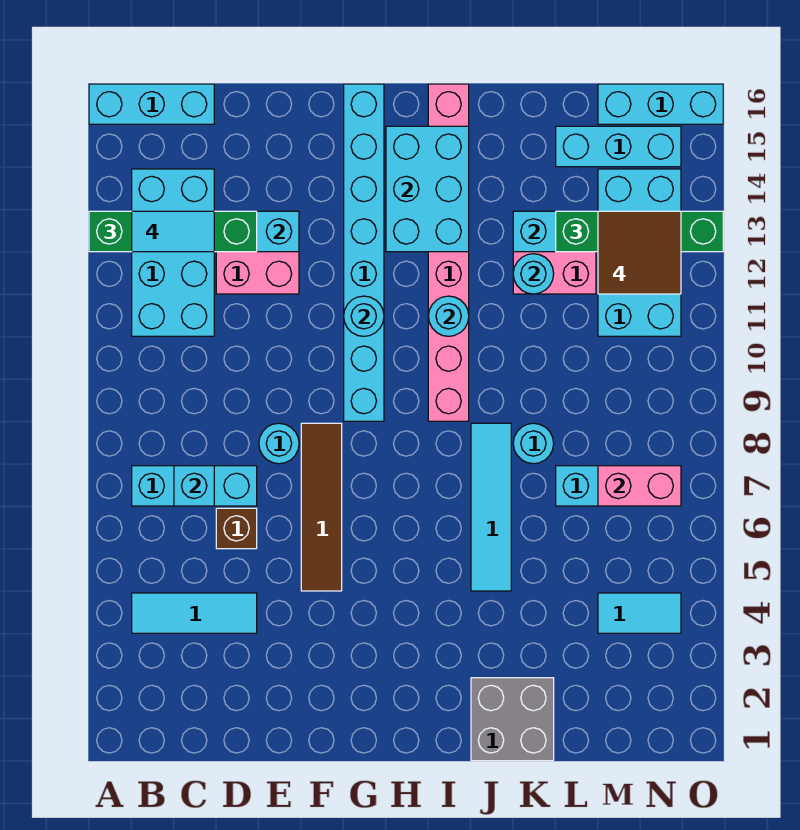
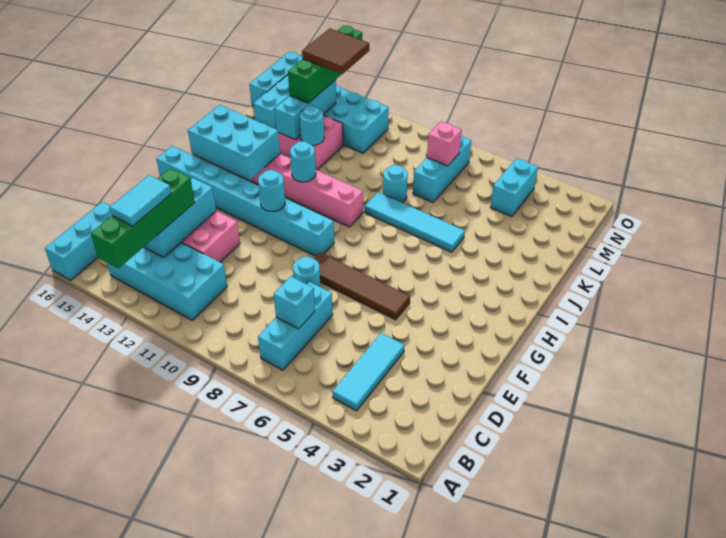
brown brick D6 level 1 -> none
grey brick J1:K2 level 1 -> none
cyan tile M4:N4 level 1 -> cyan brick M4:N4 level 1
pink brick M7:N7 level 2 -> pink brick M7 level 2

□ □ □ □ □ □ □

(Work task): Produce a verbatim transcription of every line in the listing, images omitted.

(Your solution):
brown brick D6 level 1 -> none
grey brick J1:K2 level 1 -> none
cyan tile M4:N4 level 1 -> cyan brick M4:N4 level 1
pink brick M7:N7 level 2 -> pink brick M7 level 2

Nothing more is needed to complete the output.